- [Task goal]: In the records below, the line that contains "342, 231, 393" marks the start. Copy it and each line after it through the end, exactly, without pictures.

+ + +

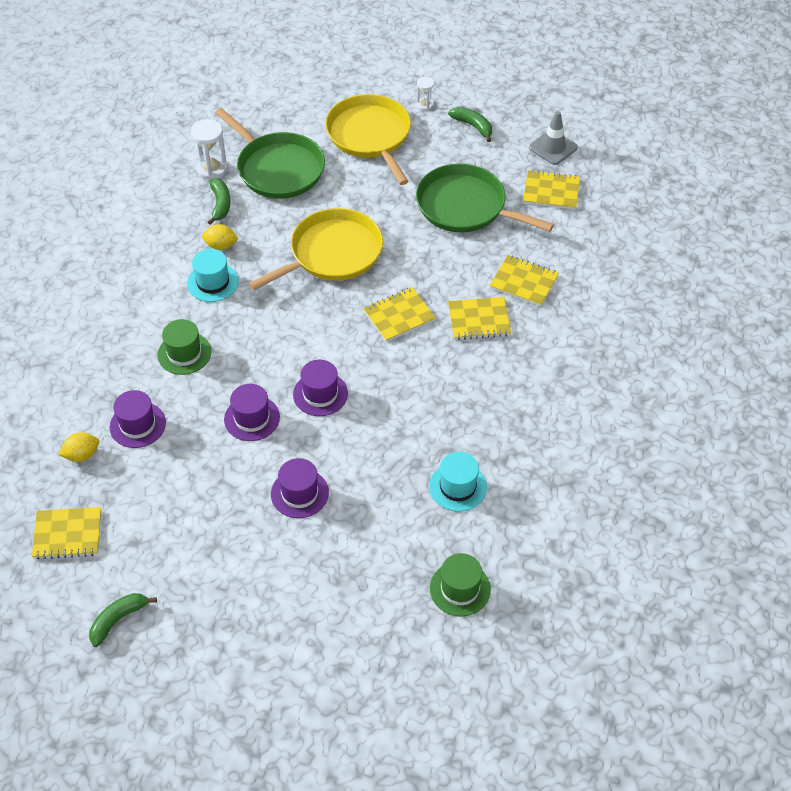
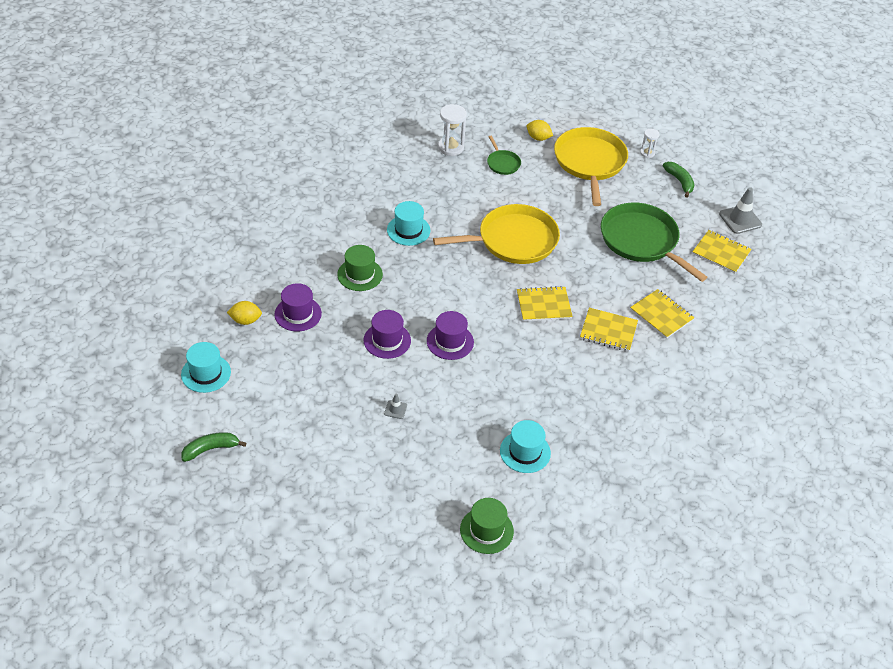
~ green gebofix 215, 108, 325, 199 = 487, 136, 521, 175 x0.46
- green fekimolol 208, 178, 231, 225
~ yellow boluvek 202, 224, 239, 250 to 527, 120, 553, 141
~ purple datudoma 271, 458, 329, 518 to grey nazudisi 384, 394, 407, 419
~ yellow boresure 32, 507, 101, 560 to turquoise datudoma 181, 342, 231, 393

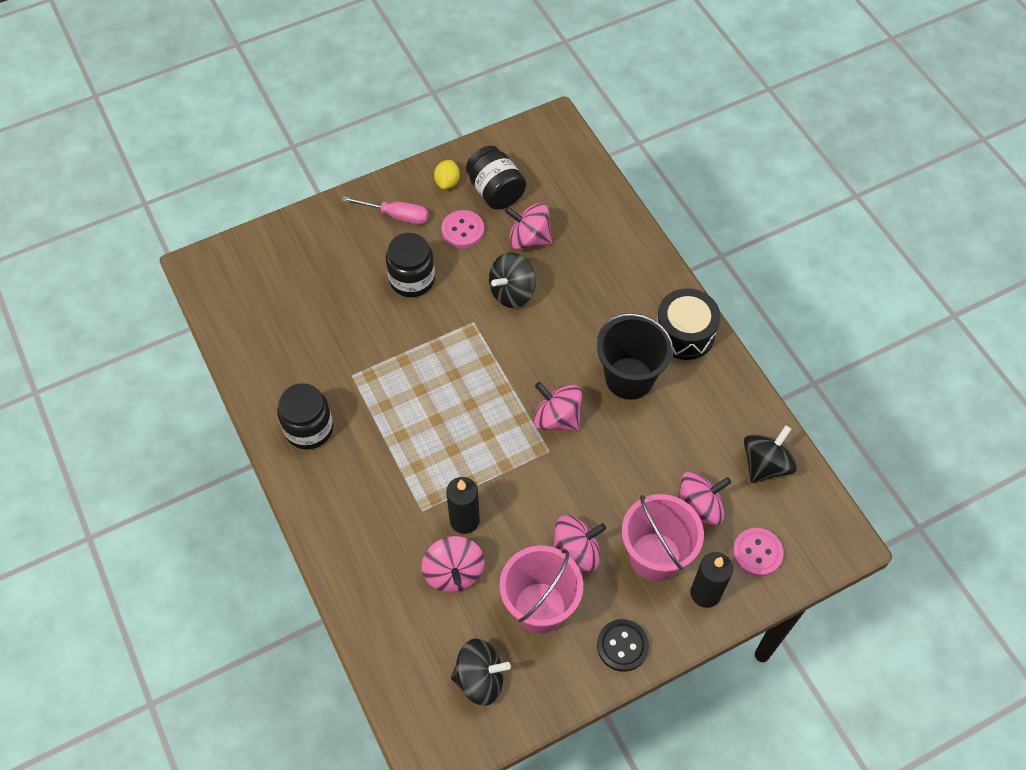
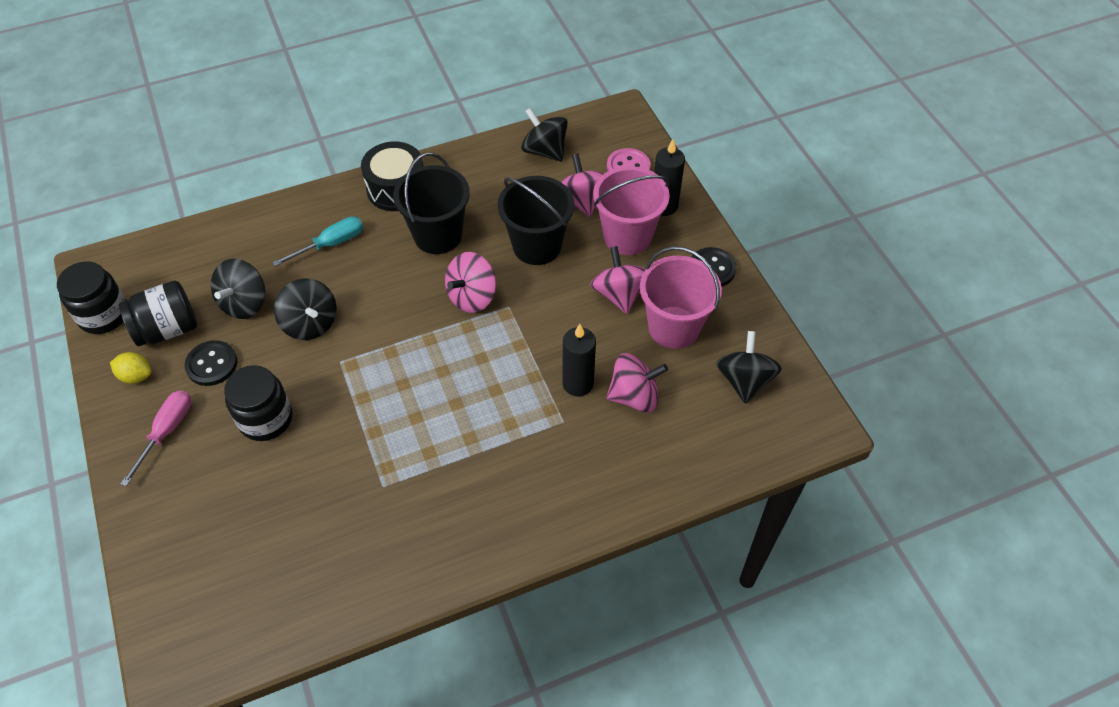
~ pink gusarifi 505, 203, 552, 250 to black gusarifi 211, 259, 265, 319
~ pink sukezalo 441, 210, 484, 248 to black sukezalo 184, 340, 237, 386
~ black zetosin 277, 383, 333, 450 to 57, 261, 127, 334
+ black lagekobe 497, 176, 574, 265
+ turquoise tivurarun 272, 216, 363, 267

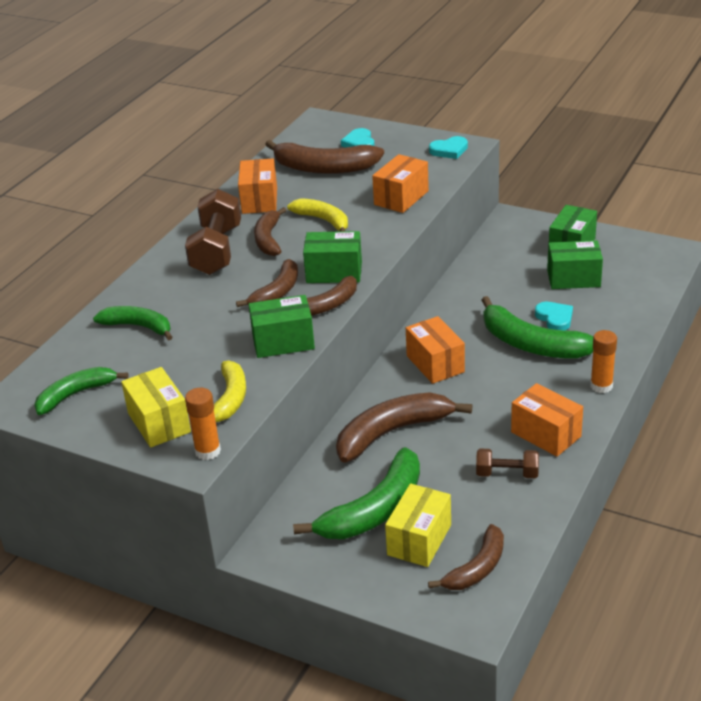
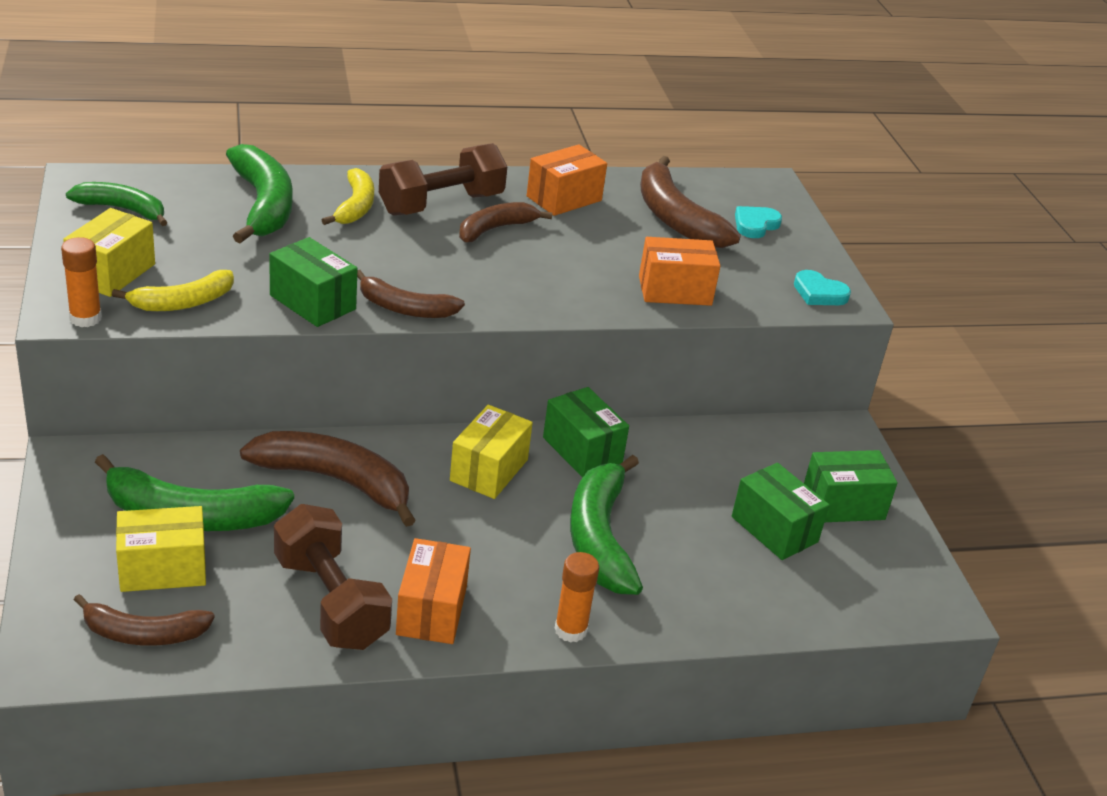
~ yellow fekimolol 287, 198, 348, 232 to 322, 168, 374, 225
~ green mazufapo 303, 231, 362, 283 to 543, 387, 629, 478
- brown fekimolol 236, 259, 298, 307
- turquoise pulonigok 535, 302, 573, 331
~ green fekimolol 93, 306, 172, 340 = 226, 144, 292, 243 x1.60
~ orange mazufapo 406, 316, 465, 384 to yellow mazufapo 450, 405, 533, 499
~ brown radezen 476, 449, 539, 478 = 274, 504, 392, 650 x1.83

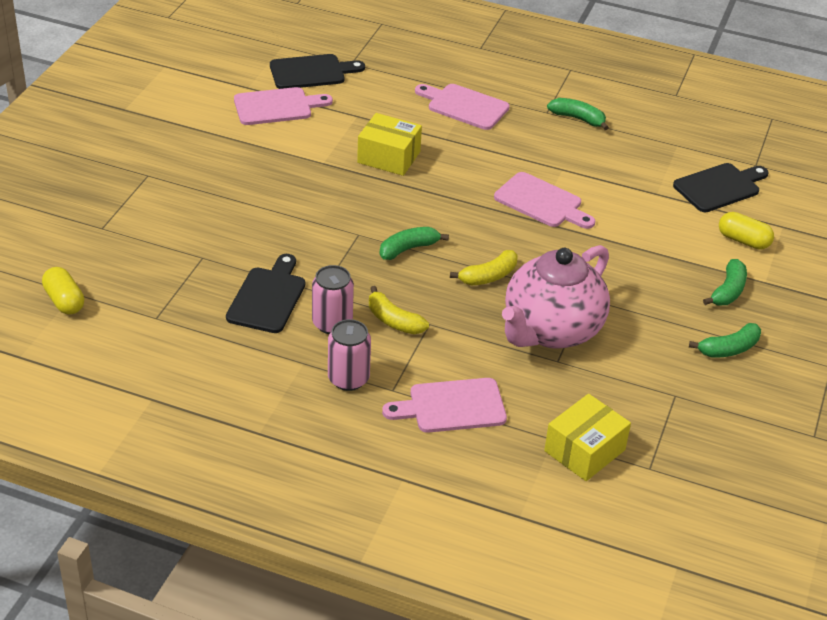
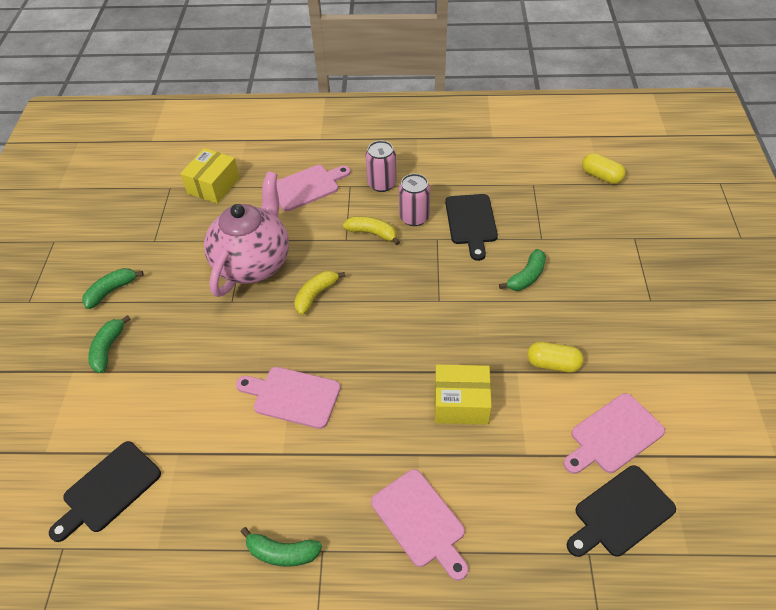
~ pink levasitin 415, 84, 510, 130 = 371, 469, 468, 581 45 degrees clockwise
~ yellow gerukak 719, 212, 774, 250 to 527, 342, 584, 372
~ green fekimolol 380, 227, 449, 260 to 499, 249, 546, 291

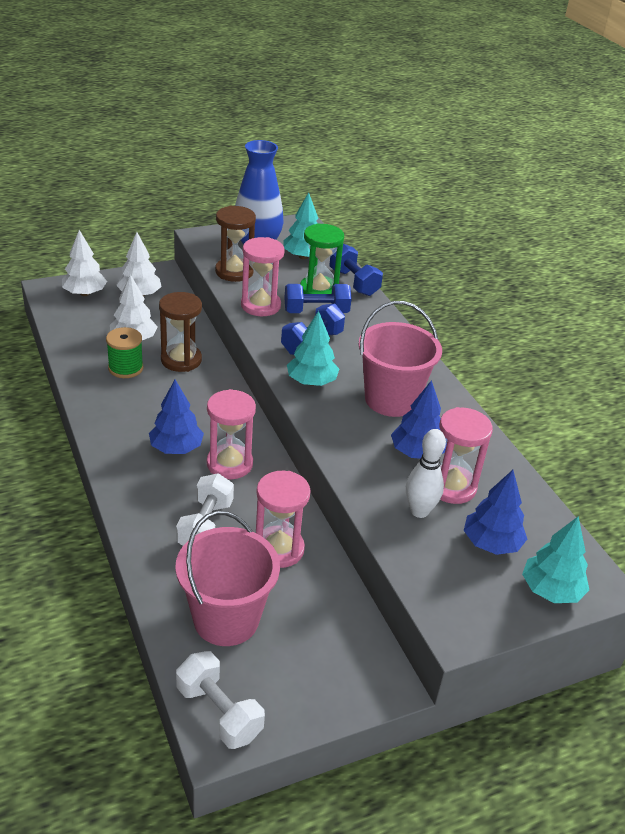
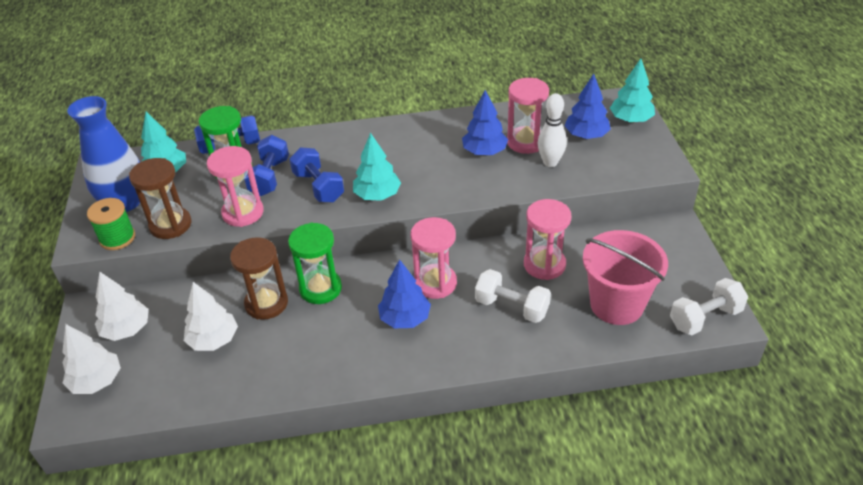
- pink lagekobe 358, 301, 442, 417
~ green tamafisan 106, 327, 143, 378 to 87, 198, 135, 250
+ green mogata 288, 223, 342, 304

+ + +

- [Output]:
~ yellow boresure 32, 507, 101, 560 to turquoise datudoma 181, 342, 231, 393

~ pink gusarifi 505, 203, 552, 250 to black gusarifi 211, 259, 265, 319
~ pink sukezalo 441, 210, 484, 248 to black sukezalo 184, 340, 237, 386
~ black zetosin 277, 383, 333, 450 to 57, 261, 127, 334
+ black lagekobe 497, 176, 574, 265
+ turquoise tivurarun 272, 216, 363, 267

~ yellow fekimolol 287, 198, 348, 232 to 322, 168, 374, 225
~ green mazufapo 303, 231, 362, 283 to 543, 387, 629, 478
- brown fekimolol 236, 259, 298, 307
- turquoise pulonigok 535, 302, 573, 331
~ green fekimolol 93, 306, 172, 340 = 226, 144, 292, 243 x1.60
~ orange mazufapo 406, 316, 465, 384 to yellow mazufapo 450, 405, 533, 499
~ brown radezen 476, 449, 539, 478 = 274, 504, 392, 650 x1.83

~ pink levasitin 415, 84, 510, 130 = 371, 469, 468, 581 45 degrees clockwise
~ yellow gerukak 719, 212, 774, 250 to 527, 342, 584, 372
~ green fekimolol 380, 227, 449, 260 to 499, 249, 546, 291

- pink lagekobe 358, 301, 442, 417
~ green tamafisan 106, 327, 143, 378 to 87, 198, 135, 250
+ green mogata 288, 223, 342, 304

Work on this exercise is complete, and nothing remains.